Supplied material
◇ ◇ ◇ ◇ ◇
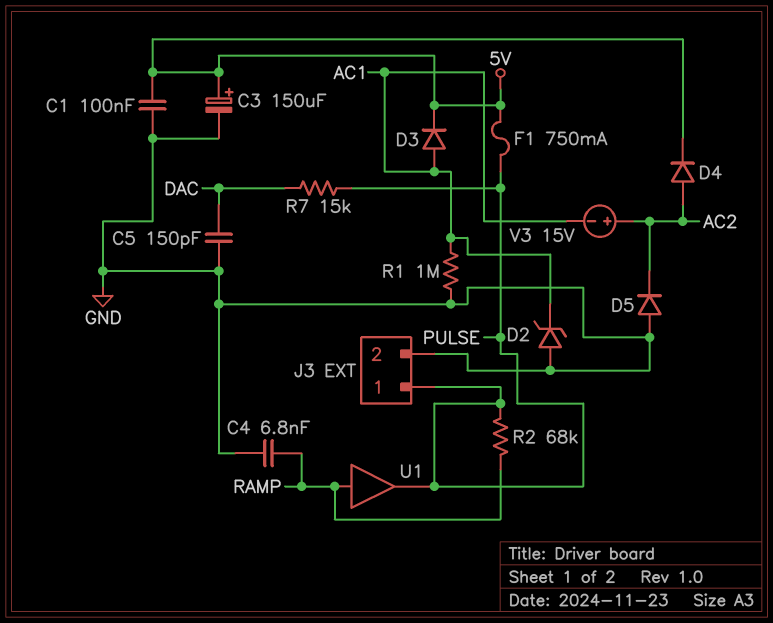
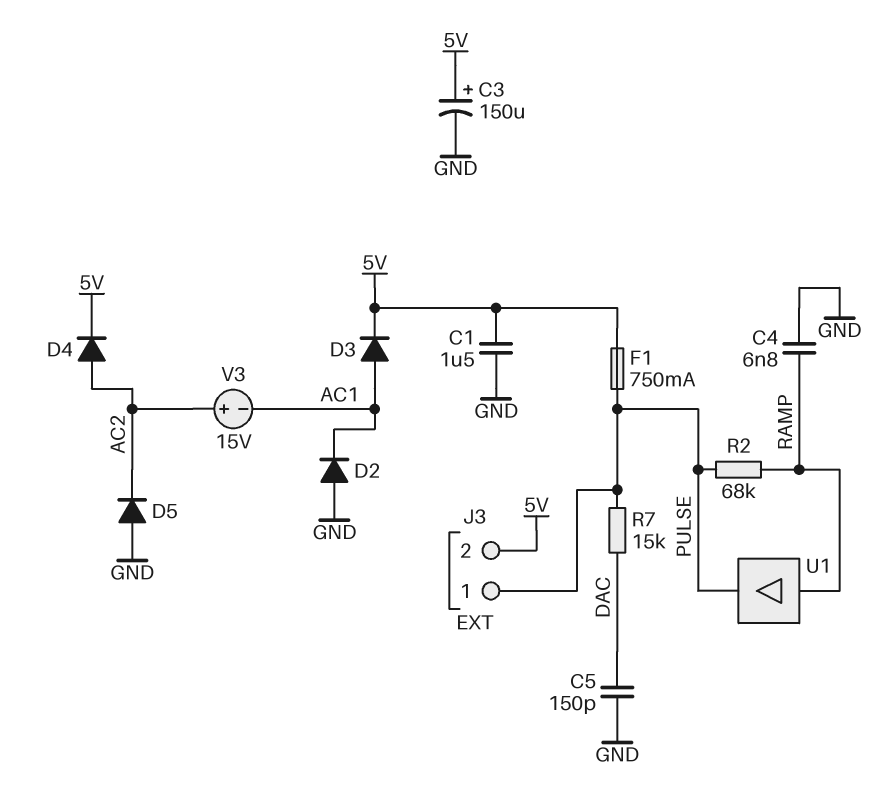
C1: 100nF (5V, GND) -> 1.5uF (5V, GND)
D2: zener (A GND, K AC1) -> diode (A GND, K AC1)
J3 pin 2: GND -> 5V
R1: 1M (AC1, GND) -> none

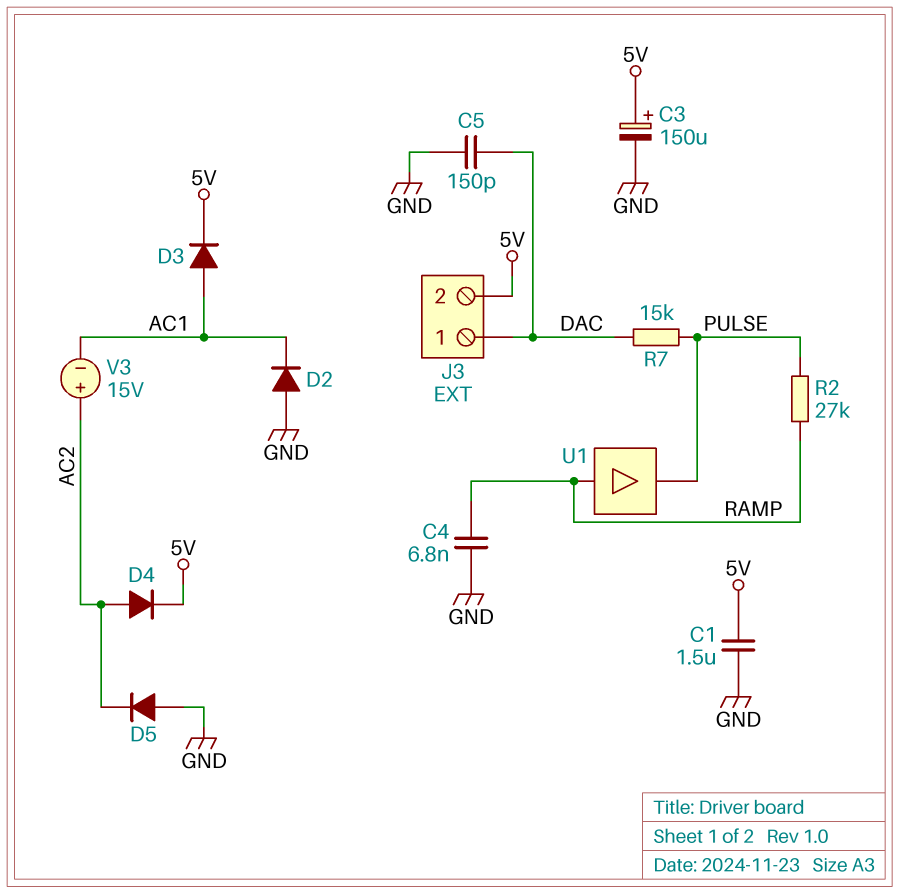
F1: 750mA (5V, PULSE) -> none
J3 pin 1: PULSE -> DAC
R2: 68k (PULSE, RAMP) -> 27k (PULSE, RAMP)

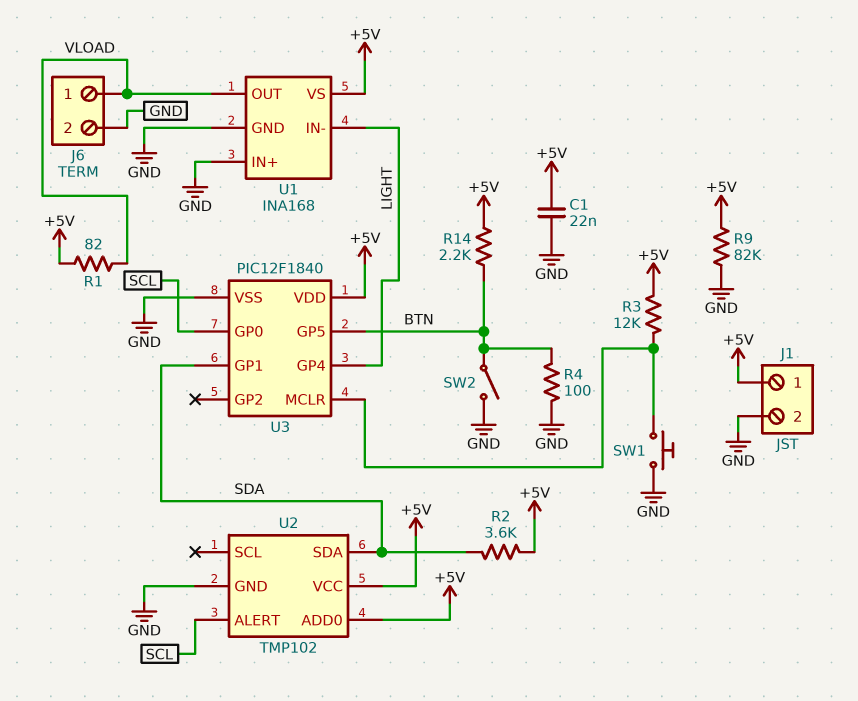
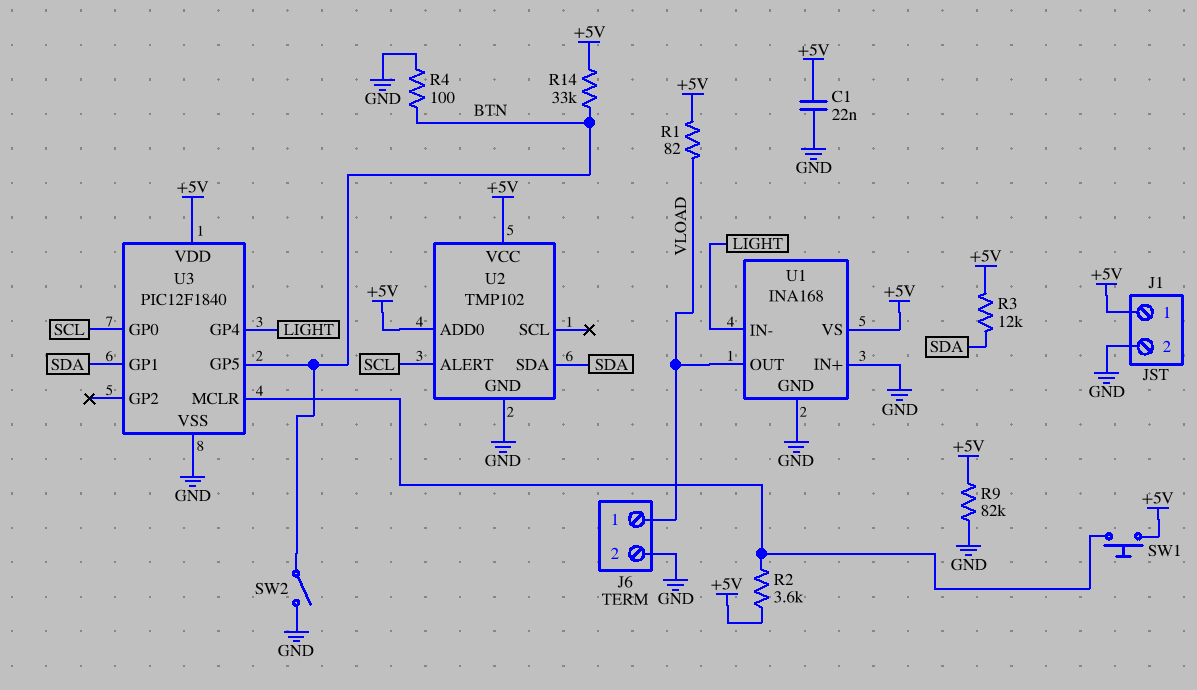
R2: 3.6k (+5V, SDA) -> 3.6k (+5V, U3/MCLR)
R3: 12k (+5V, U3/MCLR) -> 12k (+5V, SDA)
R14: 2.2k (+5V, BTN) -> 33k (+5V, BTN)
SW1: button (GND, U3/MCLR) -> button (+5V, U3/MCLR)

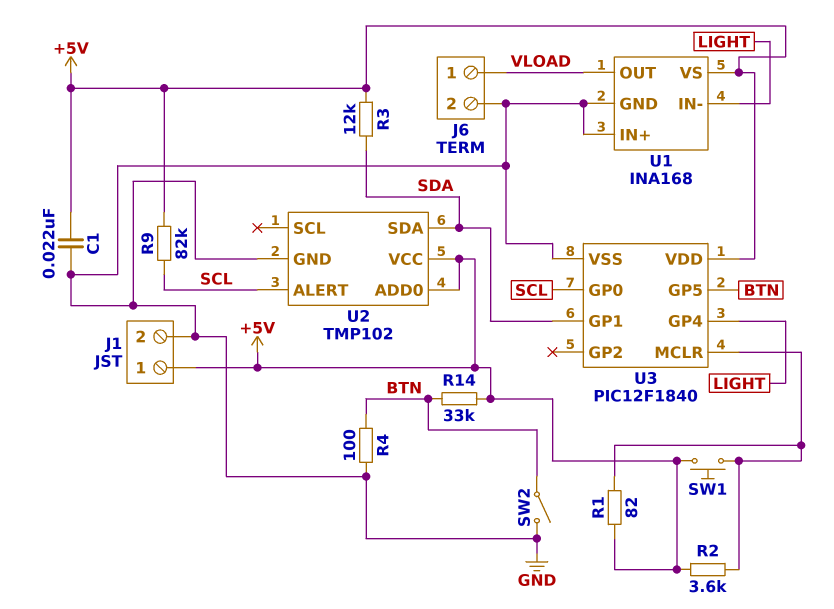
R1: 82 (+5V, VLOAD) -> 82 (+5V, U3/MCLR)
R9: 82k (+5V, GND) -> 82k (+5V, SCL)

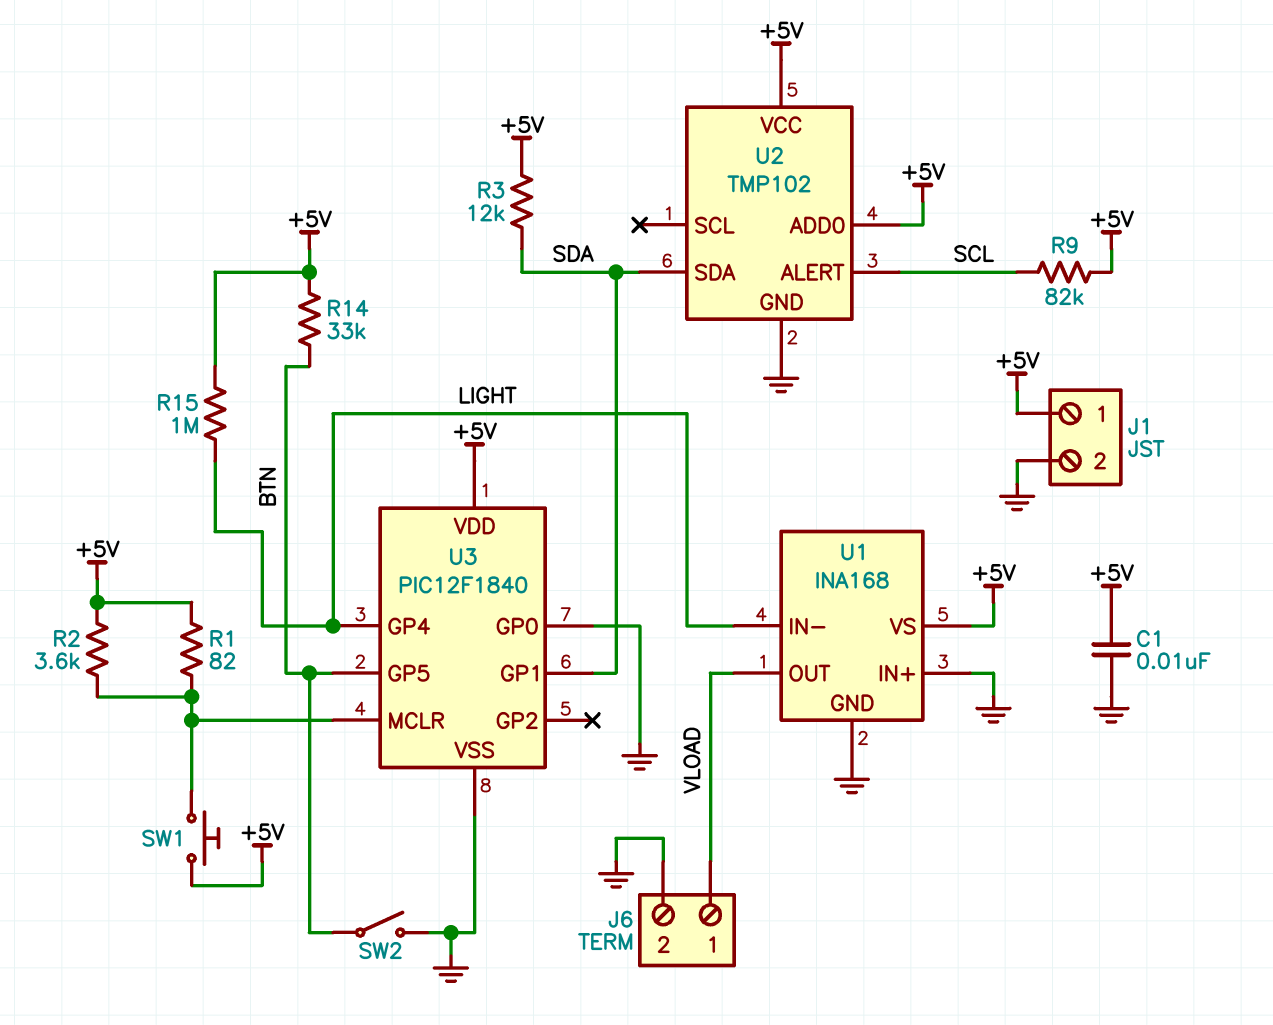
C1: 22nF (+5V, GND) -> 10nF (+5V, GND)
R4: 100 (BTN, GND) -> none
R15: none -> 1M (+5V, LIGHT)
U3 pin GP0: SCL -> GND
◇ ◇ ◇ ◇ ◇
Your assignment
Please write out exactly the lines from the one holding "R2: 3.6k (+5V, SDA) -> 3.6k (+5V, U3/MCLR)" through the last line of the material above, both included, as a copy without pictures.

Response to this exercise
R2: 3.6k (+5V, SDA) -> 3.6k (+5V, U3/MCLR)
R3: 12k (+5V, U3/MCLR) -> 12k (+5V, SDA)
R14: 2.2k (+5V, BTN) -> 33k (+5V, BTN)
SW1: button (GND, U3/MCLR) -> button (+5V, U3/MCLR)

R1: 82 (+5V, VLOAD) -> 82 (+5V, U3/MCLR)
R9: 82k (+5V, GND) -> 82k (+5V, SCL)

C1: 22nF (+5V, GND) -> 10nF (+5V, GND)
R4: 100 (BTN, GND) -> none
R15: none -> 1M (+5V, LIGHT)
U3 pin GP0: SCL -> GND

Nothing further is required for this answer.